THE PROBLEM: Filter the entries for the word "hammer". Copy each line in which it occurs.

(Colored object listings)
+++

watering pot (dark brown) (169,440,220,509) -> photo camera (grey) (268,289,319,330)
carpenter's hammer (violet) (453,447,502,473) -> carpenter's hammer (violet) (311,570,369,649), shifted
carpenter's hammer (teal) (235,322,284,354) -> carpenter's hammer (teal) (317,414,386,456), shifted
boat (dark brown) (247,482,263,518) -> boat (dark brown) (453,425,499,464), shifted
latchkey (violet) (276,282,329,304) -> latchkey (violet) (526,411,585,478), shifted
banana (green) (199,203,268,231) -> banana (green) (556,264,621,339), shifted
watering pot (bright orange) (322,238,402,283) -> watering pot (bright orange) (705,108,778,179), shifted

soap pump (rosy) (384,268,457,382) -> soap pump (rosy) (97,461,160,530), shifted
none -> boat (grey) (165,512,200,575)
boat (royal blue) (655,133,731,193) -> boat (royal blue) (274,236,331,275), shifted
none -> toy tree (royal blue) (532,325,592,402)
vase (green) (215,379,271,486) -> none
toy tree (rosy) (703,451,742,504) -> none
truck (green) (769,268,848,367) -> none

+++

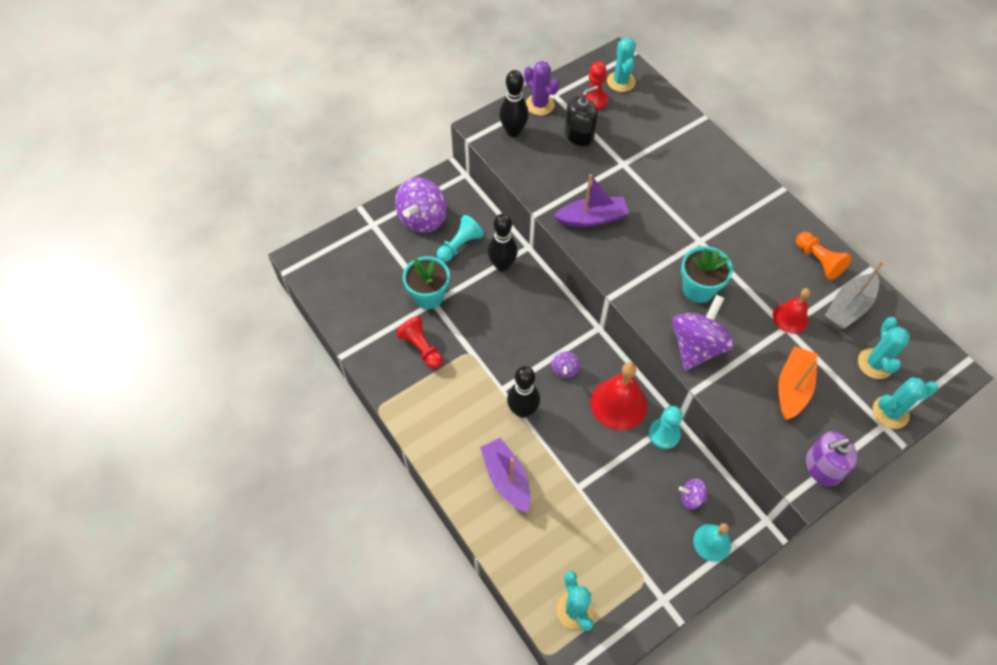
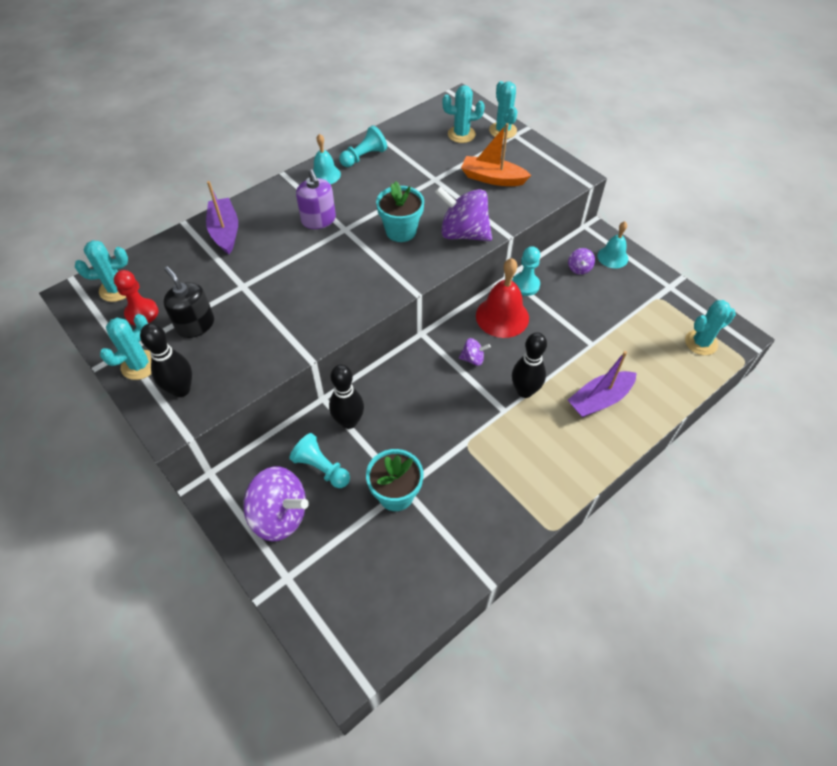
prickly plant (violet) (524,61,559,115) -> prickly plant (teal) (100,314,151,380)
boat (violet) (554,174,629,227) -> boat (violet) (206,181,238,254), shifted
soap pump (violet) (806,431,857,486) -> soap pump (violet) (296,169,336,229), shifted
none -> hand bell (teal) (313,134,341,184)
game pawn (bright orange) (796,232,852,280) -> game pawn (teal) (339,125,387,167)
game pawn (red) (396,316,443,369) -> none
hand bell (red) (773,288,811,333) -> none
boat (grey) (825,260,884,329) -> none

+++

FINISHED EXERCISE:
carpenter's hammer (violet) (453,447,502,473) -> carpenter's hammer (violet) (311,570,369,649), shifted
carpenter's hammer (teal) (235,322,284,354) -> carpenter's hammer (teal) (317,414,386,456), shifted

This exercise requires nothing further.